=== Begin Enclosure ===
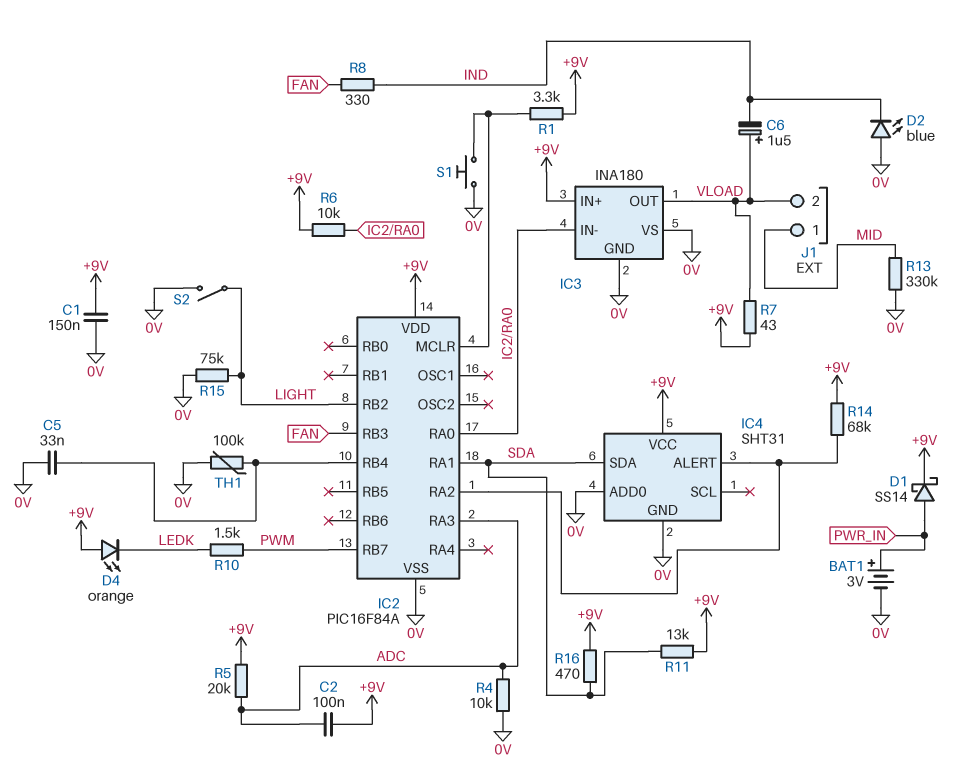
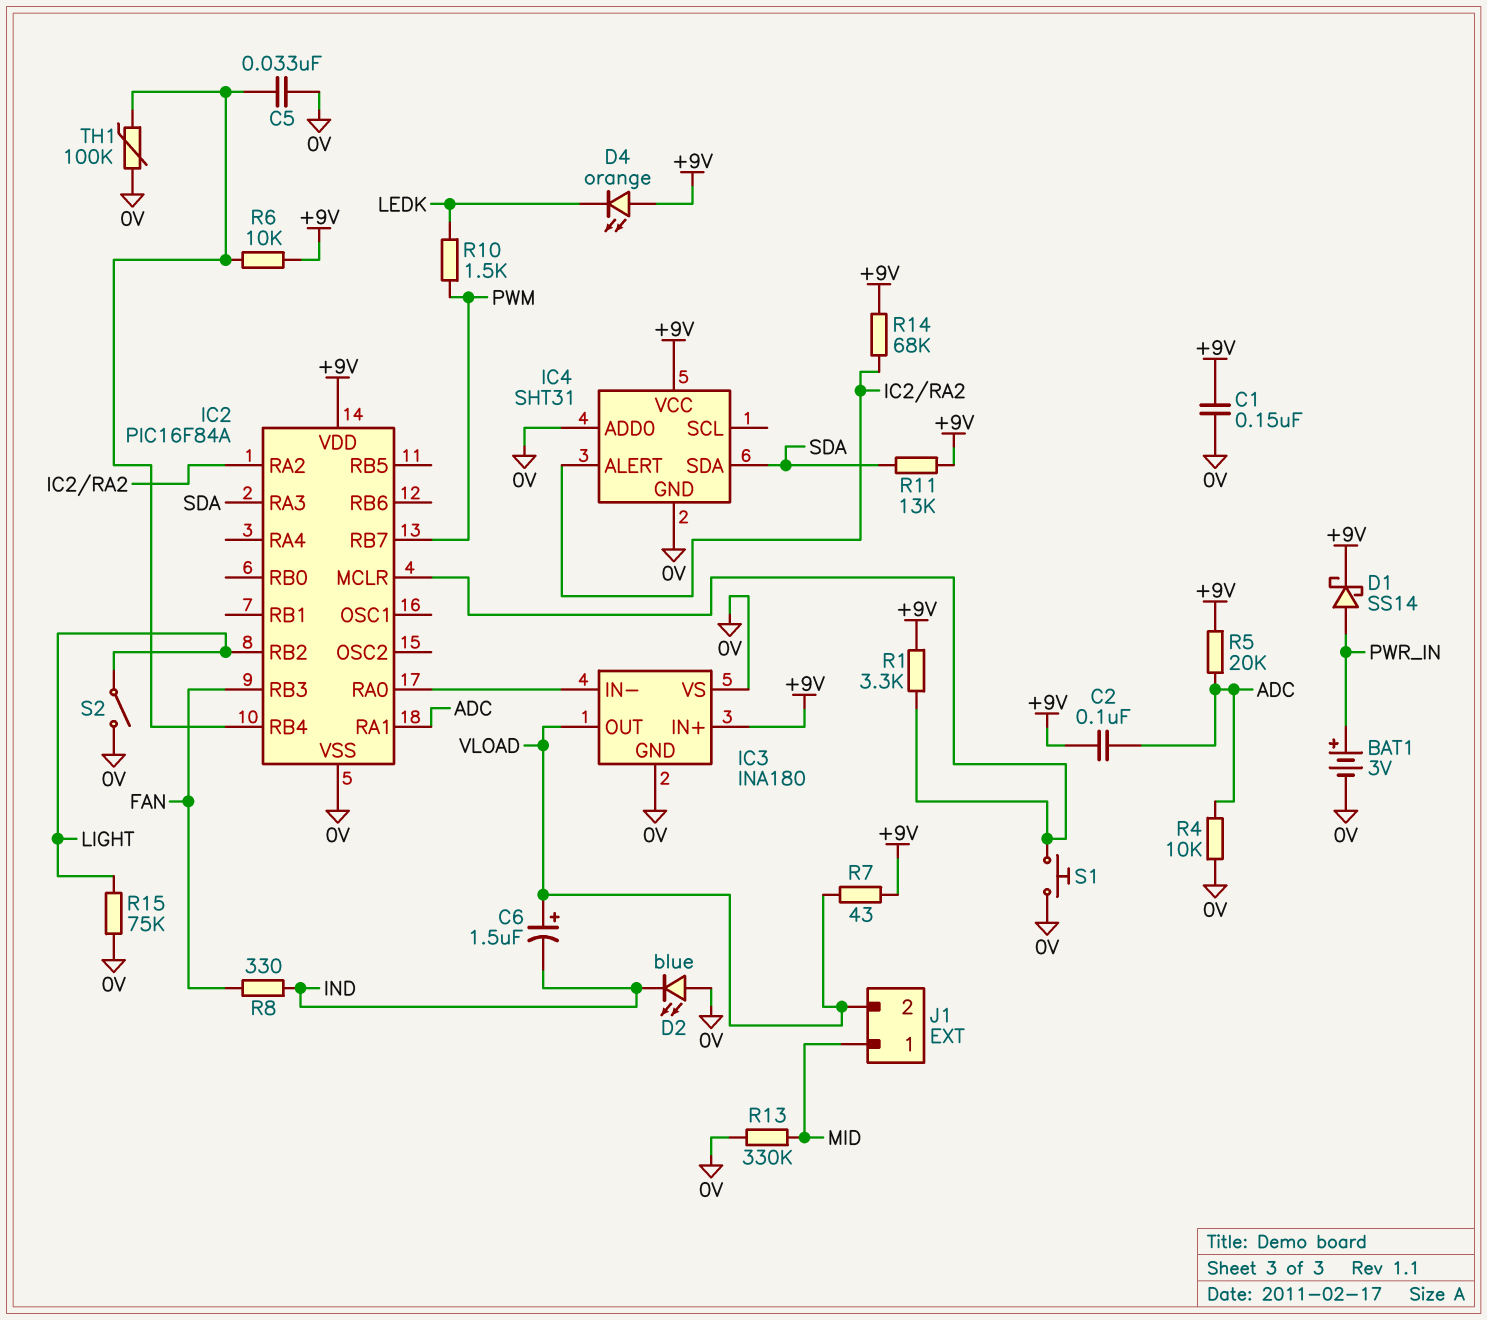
IC2 pin RA1: SDA -> ADC
IC2 pin RA3: ADC -> SDA
R6: 10k (+9V, IC2/RA0) -> 10k (+9V, IC2/RB4)
R16: 470 (+9V, SDA) -> none

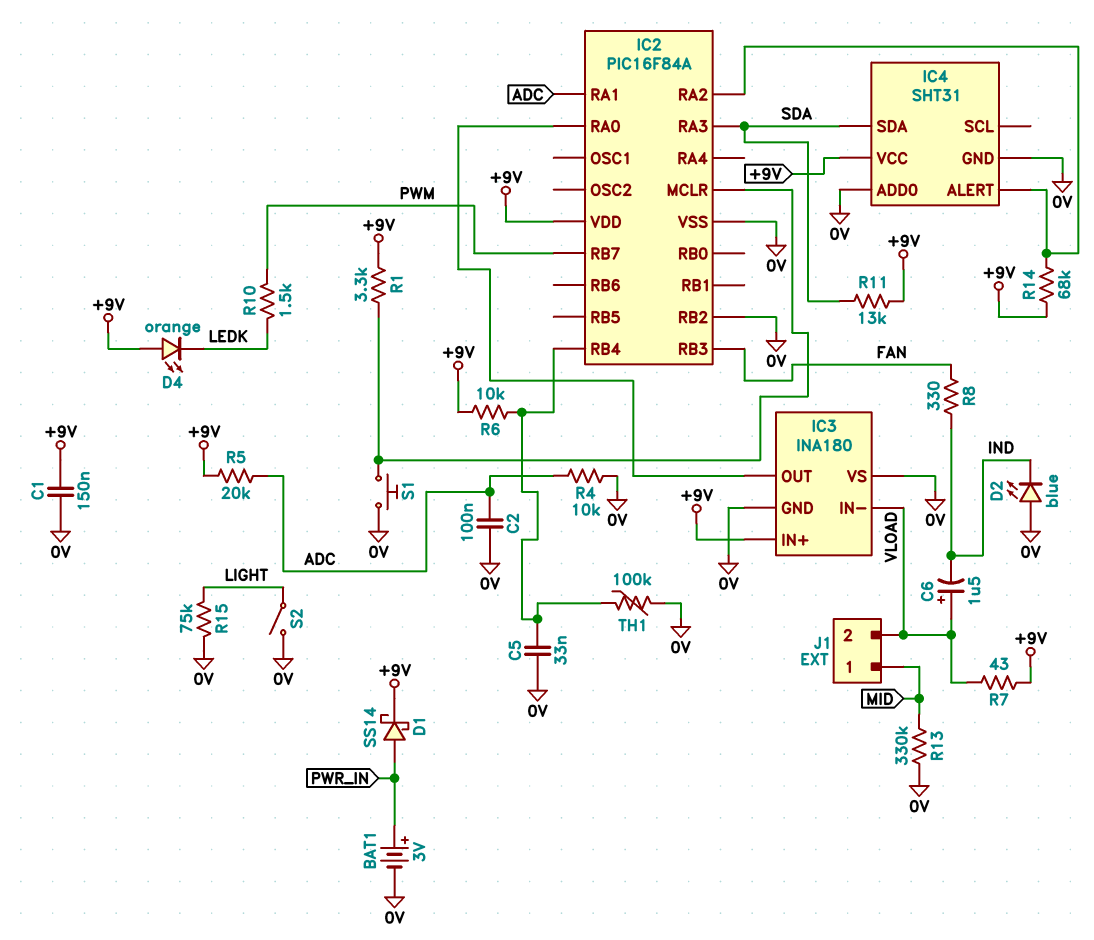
C2: 100nF (+9V, ADC) -> 100nF (0V, ADC)
IC2 pin RB2: LIGHT -> 0V
IC3 pin IN-: IC2/RA0 -> VLOAD
IC3 pin OUT: VLOAD -> IC2/RA0

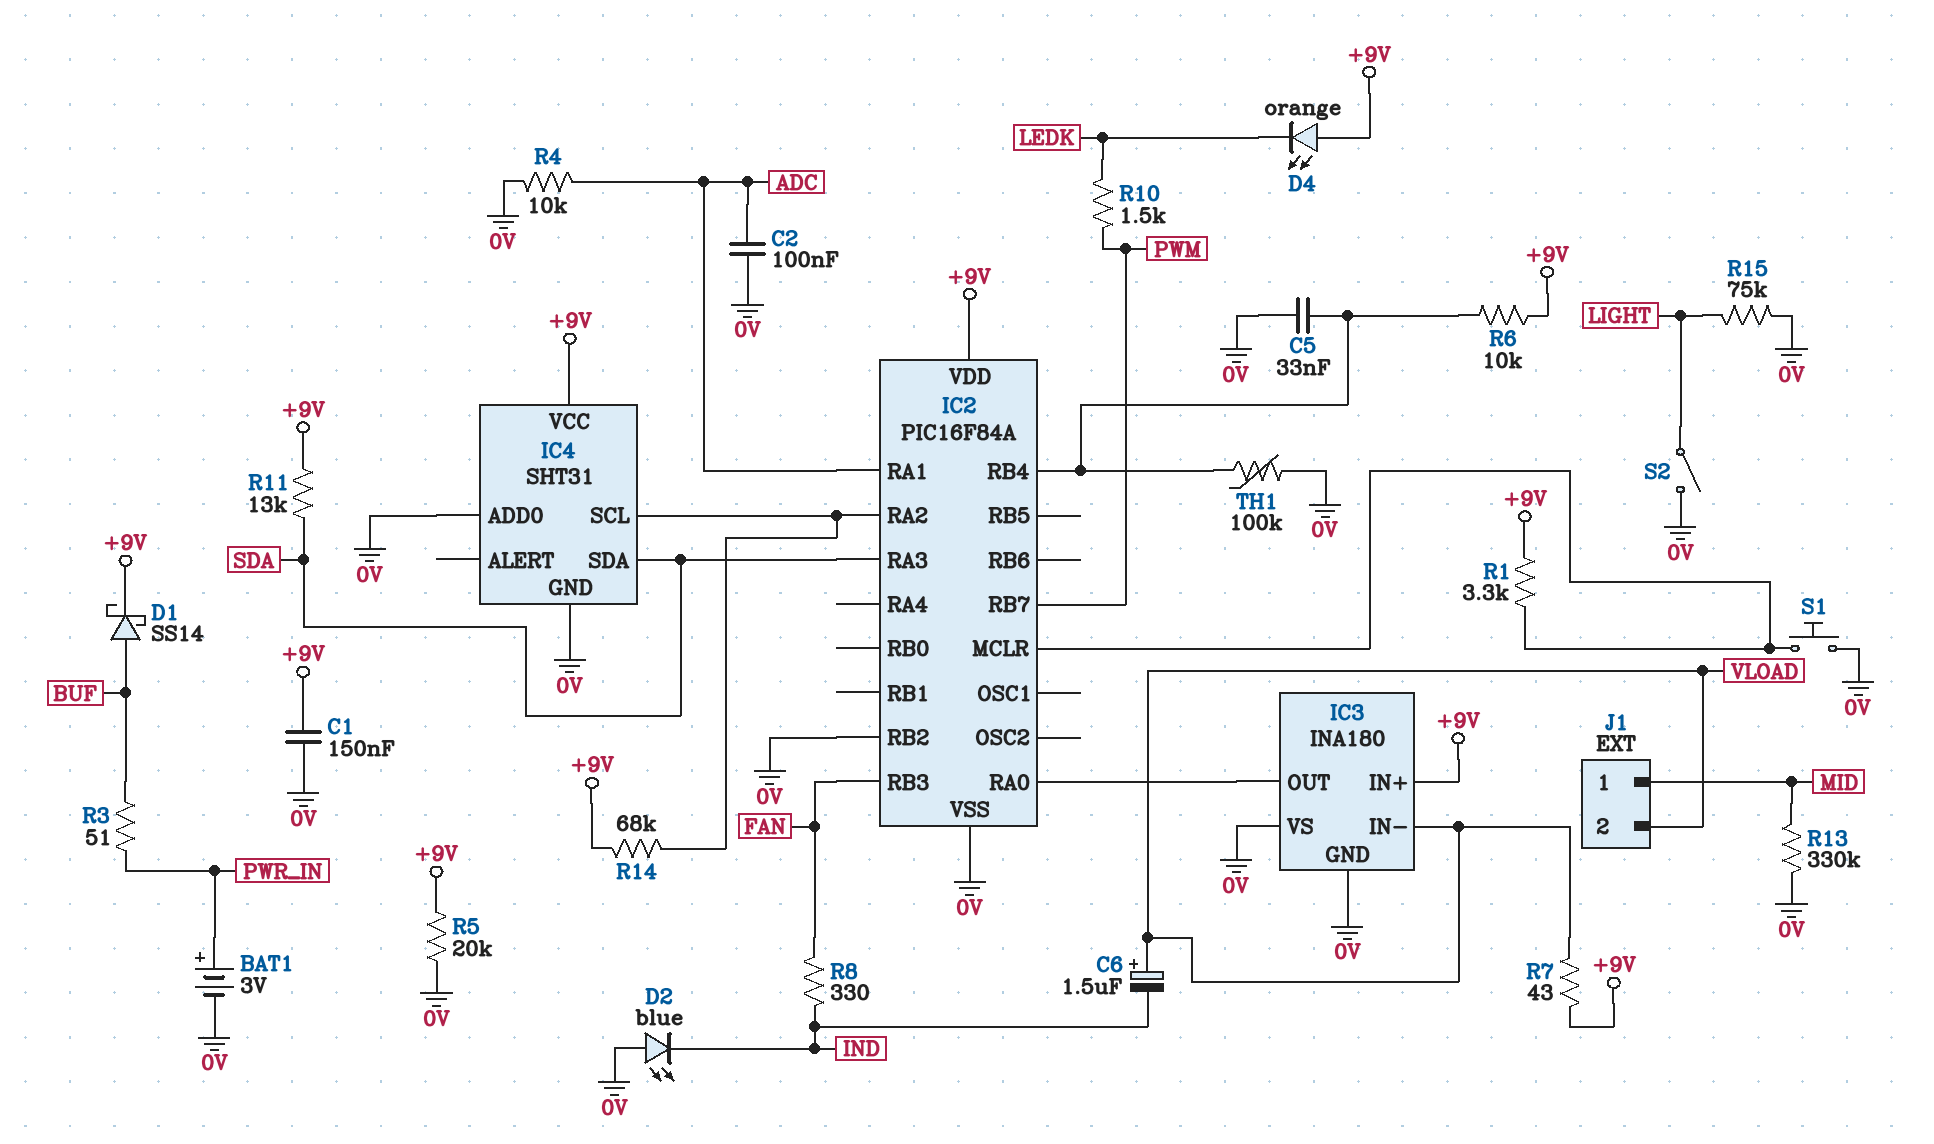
D1: schottky SS14 (A PWR_IN, K +9V) -> schottky SS14 (A BUF, K +9V)
IC4 pin ALERT: IC2/RA2 -> none
IC4 pin SCL: none -> IC2/RA2
R3: none -> 51 (BUF, PWR_IN)
R5: 20k (+9V, ADC) -> 20k (+9V, 0V)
=== End Enclosure ===
* **Problem description**: In the material above, find every line that has the string "VLOAD" and pull those lines out.

* **Task solution**:
IC3 pin IN-: IC2/RA0 -> VLOAD
IC3 pin OUT: VLOAD -> IC2/RA0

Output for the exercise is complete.